**GIVEN PROBLEM:** In every row below, change "rotated" to "turned" and leave everything else as it is. Write out the rows again without the picture lines.

**DATA FOR THE TASK:**
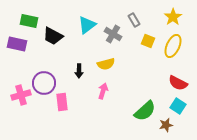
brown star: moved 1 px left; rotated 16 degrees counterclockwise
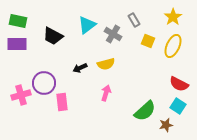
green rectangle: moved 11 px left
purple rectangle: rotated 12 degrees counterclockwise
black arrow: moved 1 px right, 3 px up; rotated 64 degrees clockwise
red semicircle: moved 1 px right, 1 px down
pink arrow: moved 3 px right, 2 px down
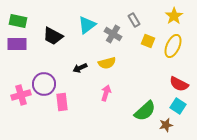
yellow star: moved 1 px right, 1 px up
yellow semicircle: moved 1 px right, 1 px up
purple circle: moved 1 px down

**RESPONSE:**
brown star: moved 1 px left; turned 16 degrees counterclockwise
green rectangle: moved 11 px left
purple rectangle: turned 12 degrees counterclockwise
black arrow: moved 1 px right, 3 px up; turned 64 degrees clockwise
red semicircle: moved 1 px right, 1 px down
pink arrow: moved 3 px right, 2 px down
yellow star: moved 1 px right, 1 px up
yellow semicircle: moved 1 px right, 1 px up
purple circle: moved 1 px down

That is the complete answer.